**Supplied records**:

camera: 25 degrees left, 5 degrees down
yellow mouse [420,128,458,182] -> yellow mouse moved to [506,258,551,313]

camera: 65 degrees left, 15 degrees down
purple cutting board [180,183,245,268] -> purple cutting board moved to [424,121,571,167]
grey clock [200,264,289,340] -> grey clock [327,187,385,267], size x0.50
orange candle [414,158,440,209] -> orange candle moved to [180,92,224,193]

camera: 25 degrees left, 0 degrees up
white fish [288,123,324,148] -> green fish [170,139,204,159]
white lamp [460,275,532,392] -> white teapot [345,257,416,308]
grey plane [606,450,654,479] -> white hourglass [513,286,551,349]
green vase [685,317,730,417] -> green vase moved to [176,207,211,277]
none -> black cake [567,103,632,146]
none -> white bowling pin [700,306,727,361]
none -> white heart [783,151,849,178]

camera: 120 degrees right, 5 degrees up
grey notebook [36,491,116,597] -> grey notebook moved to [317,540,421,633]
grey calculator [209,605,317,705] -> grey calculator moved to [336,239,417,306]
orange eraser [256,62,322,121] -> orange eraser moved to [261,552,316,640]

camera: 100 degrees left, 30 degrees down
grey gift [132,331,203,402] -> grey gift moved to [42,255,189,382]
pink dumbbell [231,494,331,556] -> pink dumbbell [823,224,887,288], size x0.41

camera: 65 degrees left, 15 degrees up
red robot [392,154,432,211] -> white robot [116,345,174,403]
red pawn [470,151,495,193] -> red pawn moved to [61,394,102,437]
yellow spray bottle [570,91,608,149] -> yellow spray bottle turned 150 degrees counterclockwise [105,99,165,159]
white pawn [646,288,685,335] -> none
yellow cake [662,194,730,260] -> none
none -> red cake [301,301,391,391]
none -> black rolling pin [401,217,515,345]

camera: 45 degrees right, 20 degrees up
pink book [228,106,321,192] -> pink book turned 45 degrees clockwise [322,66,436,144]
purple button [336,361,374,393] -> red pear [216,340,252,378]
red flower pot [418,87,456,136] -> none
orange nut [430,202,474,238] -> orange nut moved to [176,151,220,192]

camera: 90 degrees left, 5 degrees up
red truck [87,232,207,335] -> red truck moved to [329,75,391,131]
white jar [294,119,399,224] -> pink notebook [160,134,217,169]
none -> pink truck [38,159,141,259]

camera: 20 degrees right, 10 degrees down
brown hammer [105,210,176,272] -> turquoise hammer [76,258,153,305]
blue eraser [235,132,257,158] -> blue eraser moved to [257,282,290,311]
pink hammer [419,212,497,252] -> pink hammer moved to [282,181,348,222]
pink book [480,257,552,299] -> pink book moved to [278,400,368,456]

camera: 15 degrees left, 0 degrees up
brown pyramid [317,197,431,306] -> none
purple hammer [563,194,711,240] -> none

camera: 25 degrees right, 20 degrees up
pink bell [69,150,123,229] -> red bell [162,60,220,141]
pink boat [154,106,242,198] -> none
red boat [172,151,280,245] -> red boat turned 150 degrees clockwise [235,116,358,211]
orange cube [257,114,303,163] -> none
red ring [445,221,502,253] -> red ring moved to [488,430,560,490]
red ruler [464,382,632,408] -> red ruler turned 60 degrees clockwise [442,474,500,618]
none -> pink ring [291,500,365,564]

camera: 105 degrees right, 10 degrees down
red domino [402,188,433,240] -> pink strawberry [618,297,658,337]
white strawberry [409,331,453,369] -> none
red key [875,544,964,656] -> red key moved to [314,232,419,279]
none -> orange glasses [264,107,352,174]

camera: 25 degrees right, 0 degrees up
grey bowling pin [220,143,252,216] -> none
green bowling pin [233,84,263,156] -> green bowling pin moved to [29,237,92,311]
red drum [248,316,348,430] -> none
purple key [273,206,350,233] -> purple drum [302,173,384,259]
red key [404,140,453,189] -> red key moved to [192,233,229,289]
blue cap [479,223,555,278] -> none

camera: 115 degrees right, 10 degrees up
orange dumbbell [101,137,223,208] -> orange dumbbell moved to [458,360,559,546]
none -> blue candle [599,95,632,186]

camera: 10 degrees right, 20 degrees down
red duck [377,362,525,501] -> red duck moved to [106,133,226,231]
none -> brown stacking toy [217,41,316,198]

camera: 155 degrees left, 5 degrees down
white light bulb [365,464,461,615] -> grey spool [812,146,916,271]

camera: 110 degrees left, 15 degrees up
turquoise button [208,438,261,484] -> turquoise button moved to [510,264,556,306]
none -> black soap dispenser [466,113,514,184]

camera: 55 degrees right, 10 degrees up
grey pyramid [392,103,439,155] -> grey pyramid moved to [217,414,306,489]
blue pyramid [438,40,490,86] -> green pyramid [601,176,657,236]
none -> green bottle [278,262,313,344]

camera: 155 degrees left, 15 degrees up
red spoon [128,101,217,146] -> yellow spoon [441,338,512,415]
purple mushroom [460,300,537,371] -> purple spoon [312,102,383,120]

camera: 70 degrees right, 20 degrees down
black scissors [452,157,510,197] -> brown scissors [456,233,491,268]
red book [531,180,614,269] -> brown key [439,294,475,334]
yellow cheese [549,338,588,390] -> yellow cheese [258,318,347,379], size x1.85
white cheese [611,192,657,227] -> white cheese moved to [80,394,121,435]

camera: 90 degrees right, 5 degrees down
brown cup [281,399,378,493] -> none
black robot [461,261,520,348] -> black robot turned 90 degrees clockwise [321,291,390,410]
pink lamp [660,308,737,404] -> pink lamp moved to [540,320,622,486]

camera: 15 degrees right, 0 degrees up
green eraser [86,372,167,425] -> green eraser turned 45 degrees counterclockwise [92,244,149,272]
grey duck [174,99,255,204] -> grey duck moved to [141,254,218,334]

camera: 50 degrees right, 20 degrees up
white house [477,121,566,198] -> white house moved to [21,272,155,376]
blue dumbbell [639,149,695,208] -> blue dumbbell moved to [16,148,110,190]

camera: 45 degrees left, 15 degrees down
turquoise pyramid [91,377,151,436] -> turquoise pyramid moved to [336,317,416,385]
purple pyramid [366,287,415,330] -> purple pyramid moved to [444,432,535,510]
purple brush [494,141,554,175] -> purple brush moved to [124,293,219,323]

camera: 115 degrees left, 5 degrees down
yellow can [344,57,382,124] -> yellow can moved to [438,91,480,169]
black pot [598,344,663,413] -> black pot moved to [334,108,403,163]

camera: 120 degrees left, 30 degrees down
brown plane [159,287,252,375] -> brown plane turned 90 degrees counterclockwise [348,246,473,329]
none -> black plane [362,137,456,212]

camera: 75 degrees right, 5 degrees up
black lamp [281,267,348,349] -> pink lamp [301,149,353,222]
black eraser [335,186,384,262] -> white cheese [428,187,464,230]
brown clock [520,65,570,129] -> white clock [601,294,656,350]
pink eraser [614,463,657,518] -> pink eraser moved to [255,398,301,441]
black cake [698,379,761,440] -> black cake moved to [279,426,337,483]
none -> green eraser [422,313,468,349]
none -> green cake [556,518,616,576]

**Activity**:
Retype exactly the lines from the start of the entries through the one with "grey clock [200,264,289,340]"; include both ends.

**Finished exercise**:
camera: 25 degrees left, 5 degrees down
yellow mouse [420,128,458,182] -> yellow mouse moved to [506,258,551,313]

camera: 65 degrees left, 15 degrees down
purple cutting board [180,183,245,268] -> purple cutting board moved to [424,121,571,167]
grey clock [200,264,289,340] -> grey clock [327,187,385,267], size x0.50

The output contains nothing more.